### EXERCISE DIRECTIONS:
Only a number is wanted here: the number of lines of the data that include "bottle".
:::::
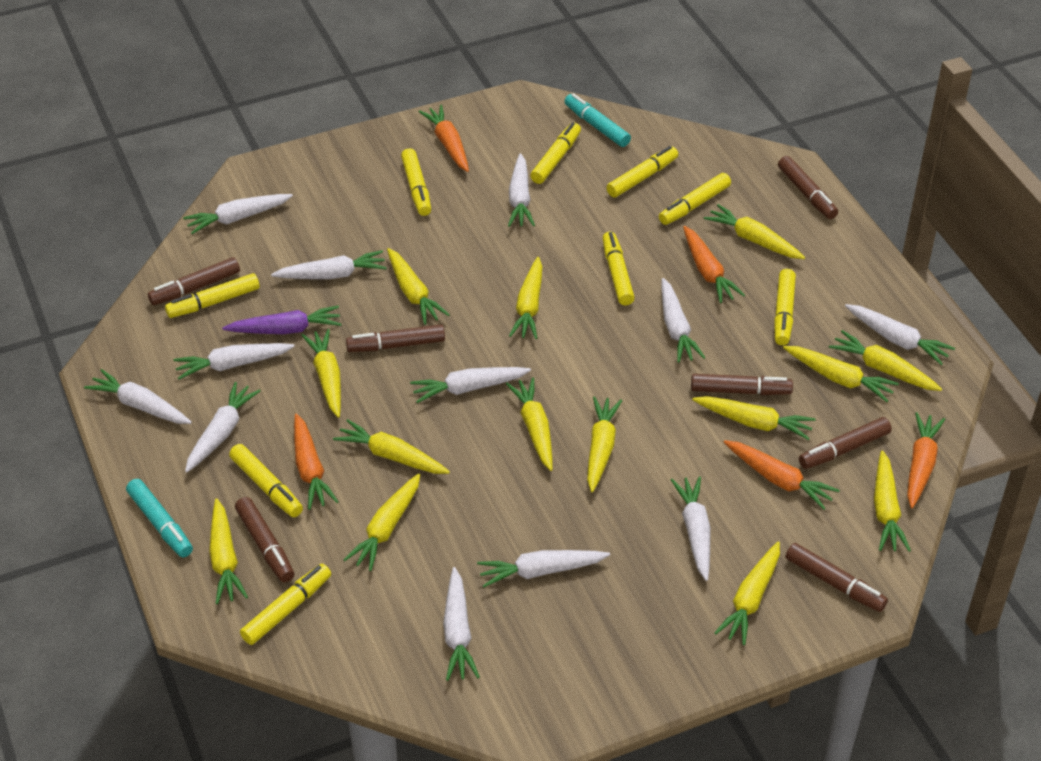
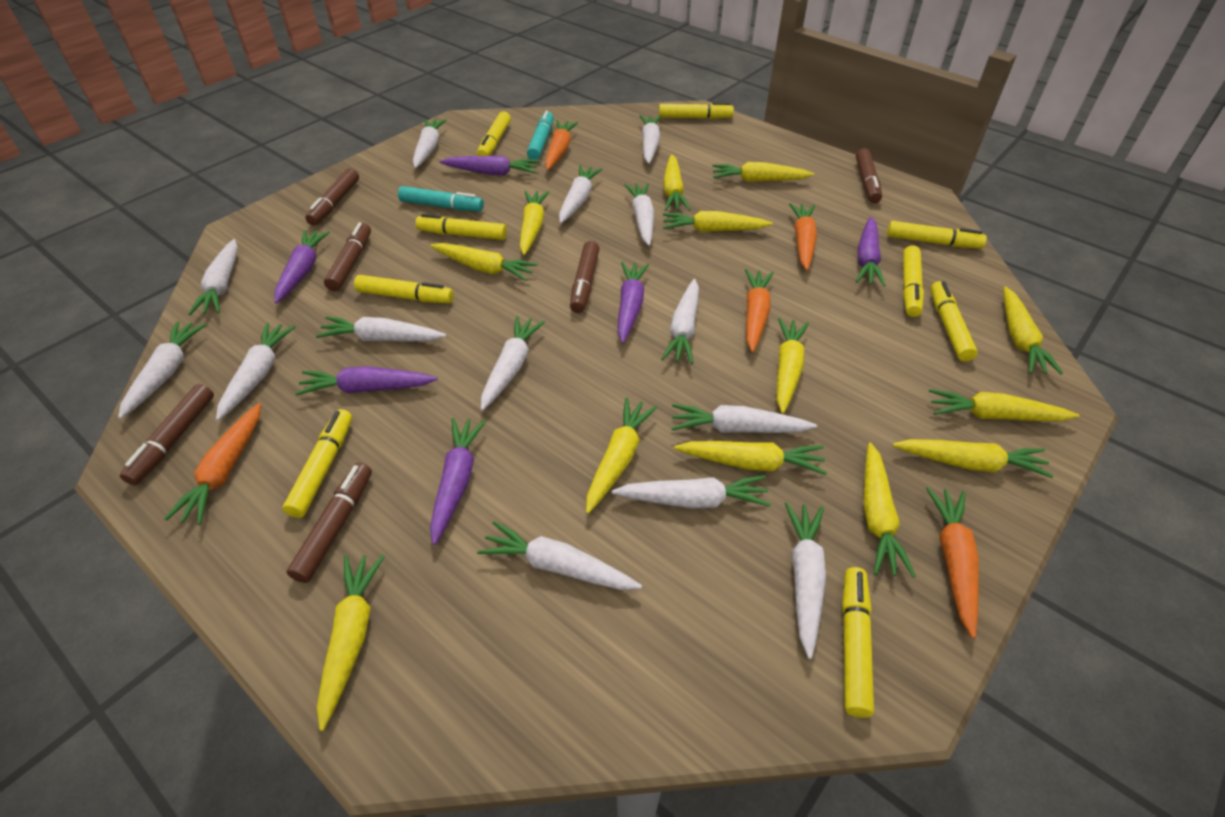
brown marker: 7 -> 6
purple carrot: 1 -> 6
white carrot: 12 -> 14
yellow carrot: 14 -> 13

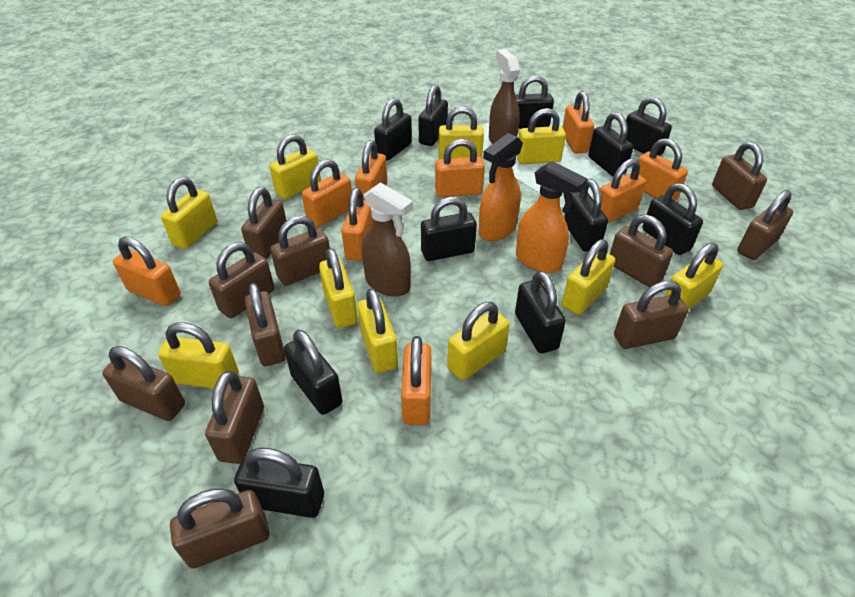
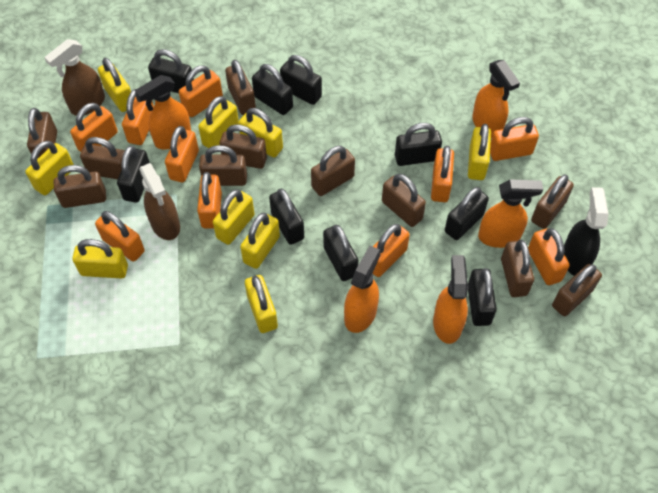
black padlock: 11 -> 9
black spray bottle: 0 -> 1
orange padlock: 9 -> 10
orange spray bottle: 2 -> 5
yellow padlock: 10 -> 9

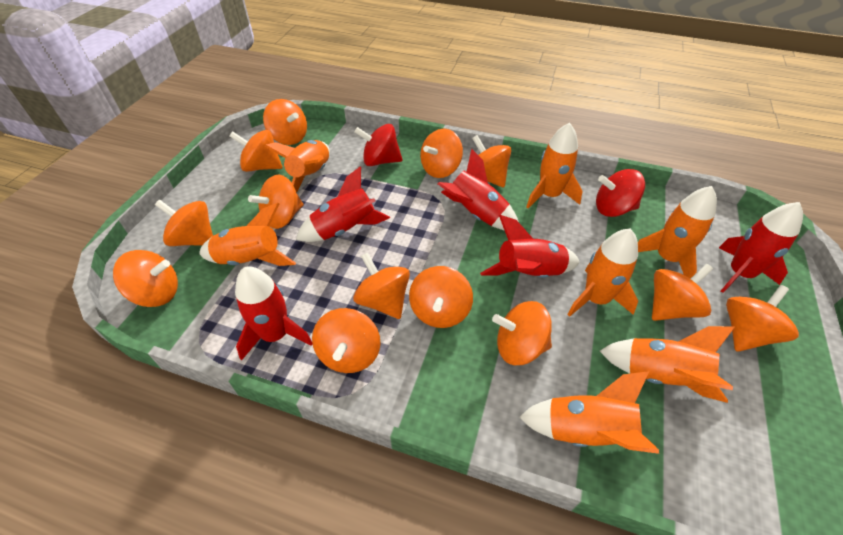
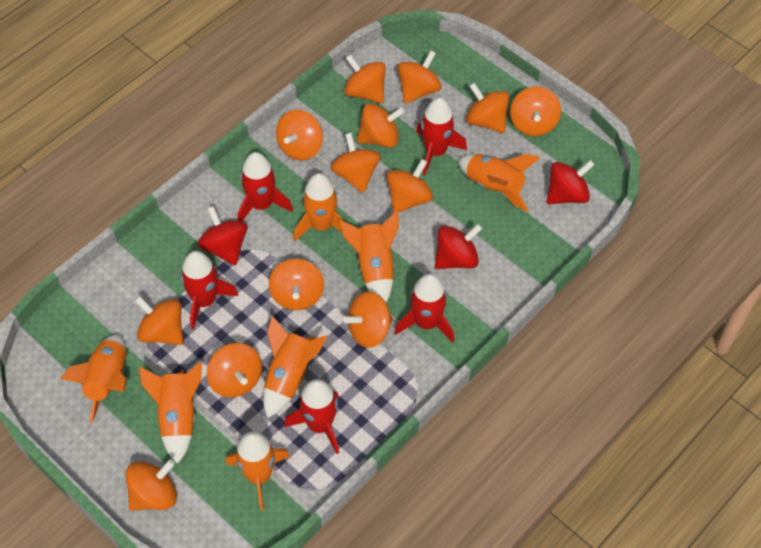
red spinning top: 2 -> 3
:::::
### EXERCISE OUTPUT:
2